§ **WHAT IS REQUIRED**:
Once the pictures are set aside, reproduce all of the records exactly.

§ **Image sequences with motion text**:

......

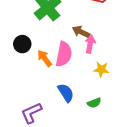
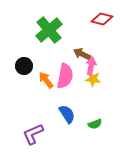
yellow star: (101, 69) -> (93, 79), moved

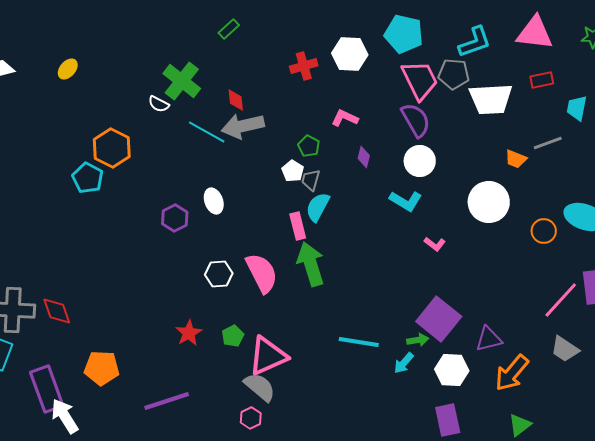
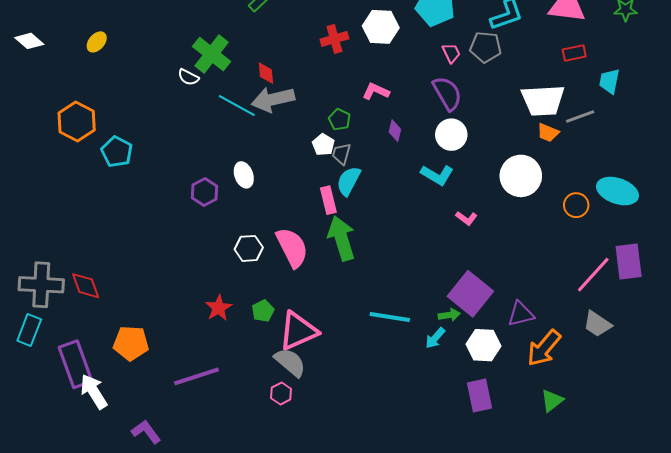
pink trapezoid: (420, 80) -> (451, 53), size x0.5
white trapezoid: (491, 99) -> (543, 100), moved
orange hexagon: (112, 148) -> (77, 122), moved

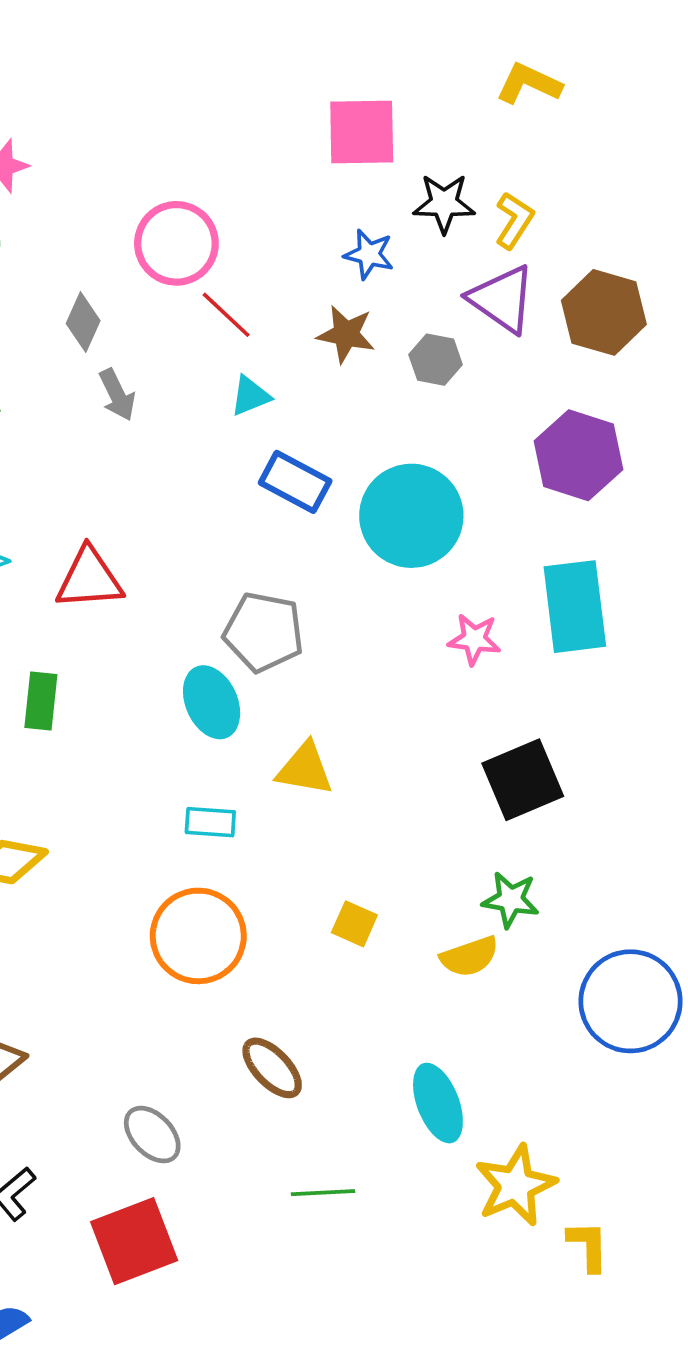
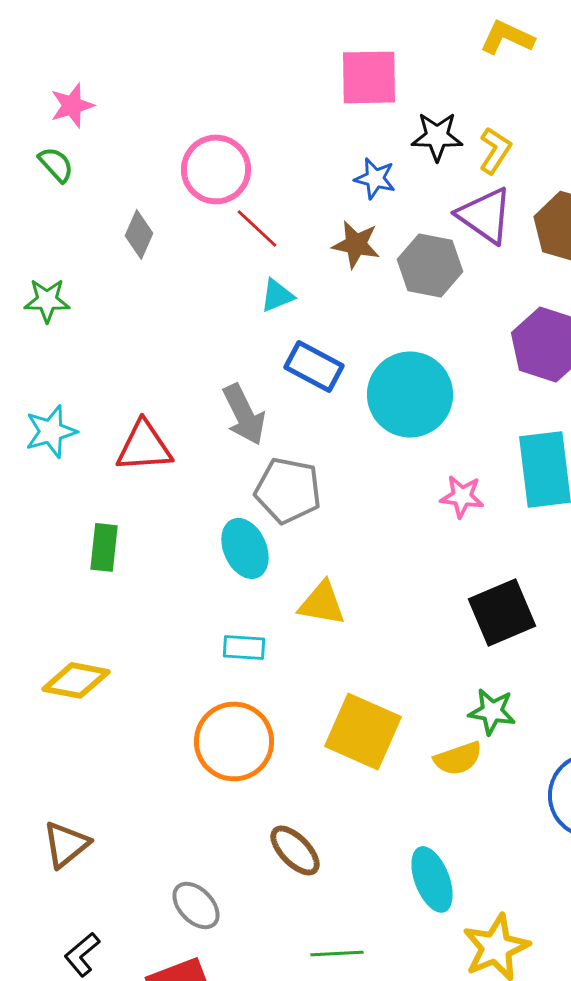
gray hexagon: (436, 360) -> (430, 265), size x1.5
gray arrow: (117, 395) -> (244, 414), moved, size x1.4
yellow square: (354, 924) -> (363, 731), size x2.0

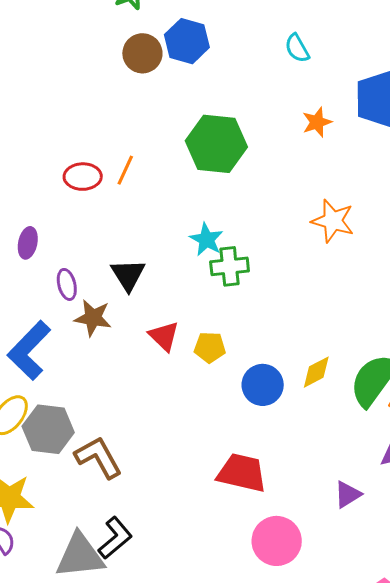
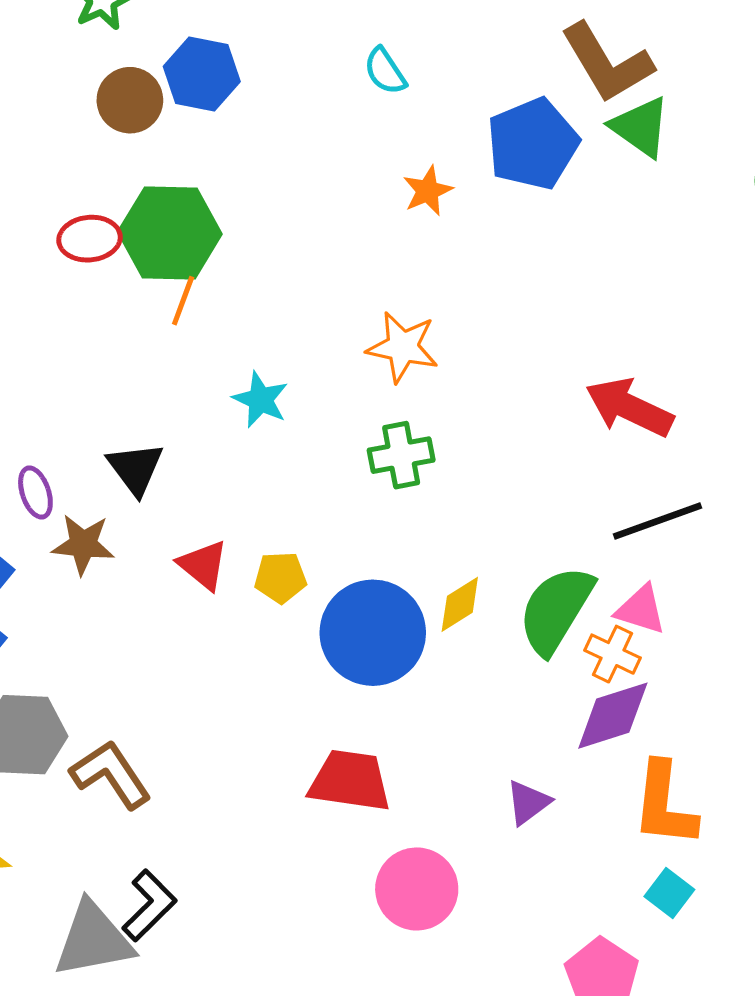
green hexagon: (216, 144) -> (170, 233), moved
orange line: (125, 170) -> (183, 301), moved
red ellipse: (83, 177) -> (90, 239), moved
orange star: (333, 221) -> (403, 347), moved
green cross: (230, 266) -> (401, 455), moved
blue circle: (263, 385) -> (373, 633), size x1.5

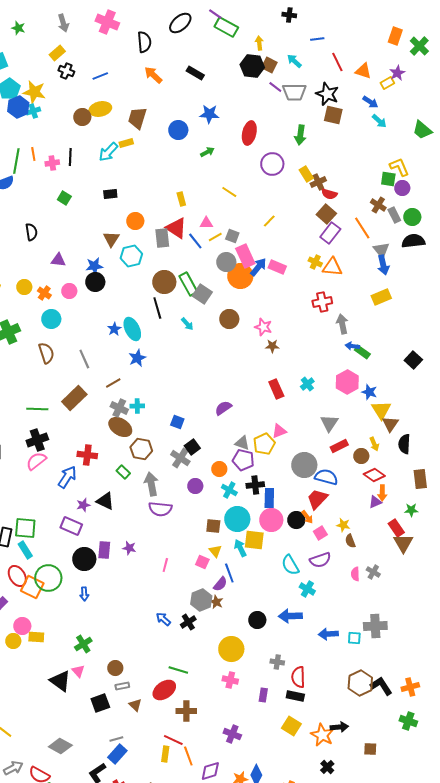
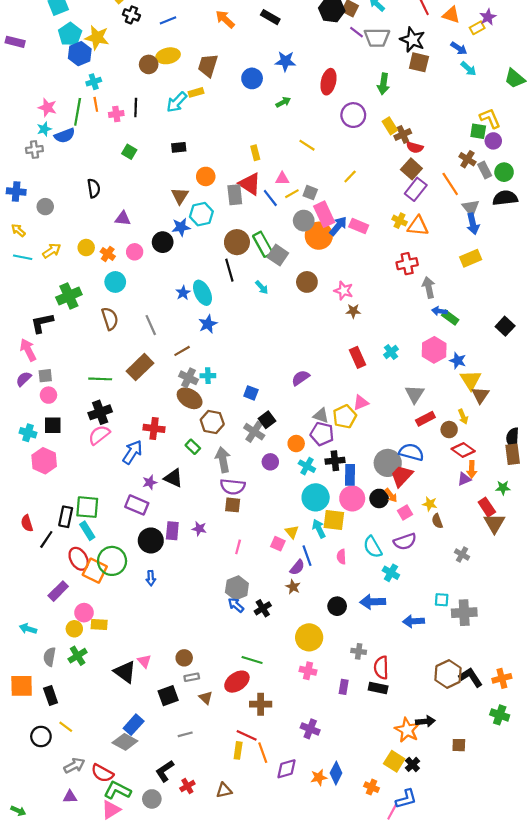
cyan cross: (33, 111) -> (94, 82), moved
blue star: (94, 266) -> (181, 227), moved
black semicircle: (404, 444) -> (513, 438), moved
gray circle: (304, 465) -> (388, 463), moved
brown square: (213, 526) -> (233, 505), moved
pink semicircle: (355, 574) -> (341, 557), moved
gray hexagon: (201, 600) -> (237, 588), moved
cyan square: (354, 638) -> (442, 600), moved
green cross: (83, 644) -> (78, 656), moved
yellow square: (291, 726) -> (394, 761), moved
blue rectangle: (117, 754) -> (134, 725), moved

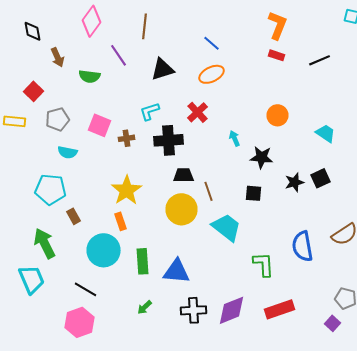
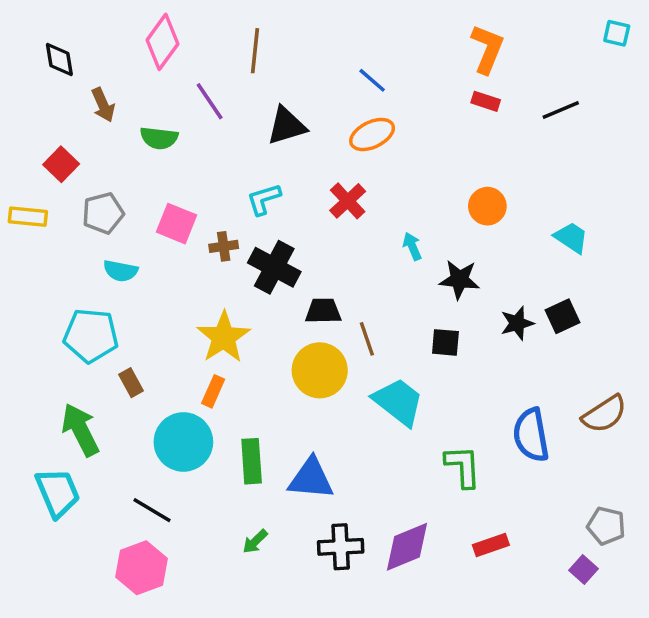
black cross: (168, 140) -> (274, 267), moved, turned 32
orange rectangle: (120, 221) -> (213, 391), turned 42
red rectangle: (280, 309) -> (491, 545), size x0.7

......

§ **ANSWER BELOW**:
yellow star: (101, 69) -> (93, 79), moved

pink trapezoid: (420, 80) -> (451, 53), size x0.5
white trapezoid: (491, 99) -> (543, 100), moved
orange hexagon: (112, 148) -> (77, 122), moved

gray hexagon: (436, 360) -> (430, 265), size x1.5
gray arrow: (117, 395) -> (244, 414), moved, size x1.4
yellow square: (354, 924) -> (363, 731), size x2.0

green hexagon: (216, 144) -> (170, 233), moved
orange line: (125, 170) -> (183, 301), moved
red ellipse: (83, 177) -> (90, 239), moved
orange star: (333, 221) -> (403, 347), moved
green cross: (230, 266) -> (401, 455), moved
blue circle: (263, 385) -> (373, 633), size x1.5

cyan cross: (33, 111) -> (94, 82), moved
blue star: (94, 266) -> (181, 227), moved
black semicircle: (404, 444) -> (513, 438), moved
gray circle: (304, 465) -> (388, 463), moved
brown square: (213, 526) -> (233, 505), moved
pink semicircle: (355, 574) -> (341, 557), moved
gray hexagon: (201, 600) -> (237, 588), moved
cyan square: (354, 638) -> (442, 600), moved
green cross: (83, 644) -> (78, 656), moved
yellow square: (291, 726) -> (394, 761), moved
blue rectangle: (117, 754) -> (134, 725), moved

black cross: (168, 140) -> (274, 267), moved, turned 32
orange rectangle: (120, 221) -> (213, 391), turned 42
red rectangle: (280, 309) -> (491, 545), size x0.7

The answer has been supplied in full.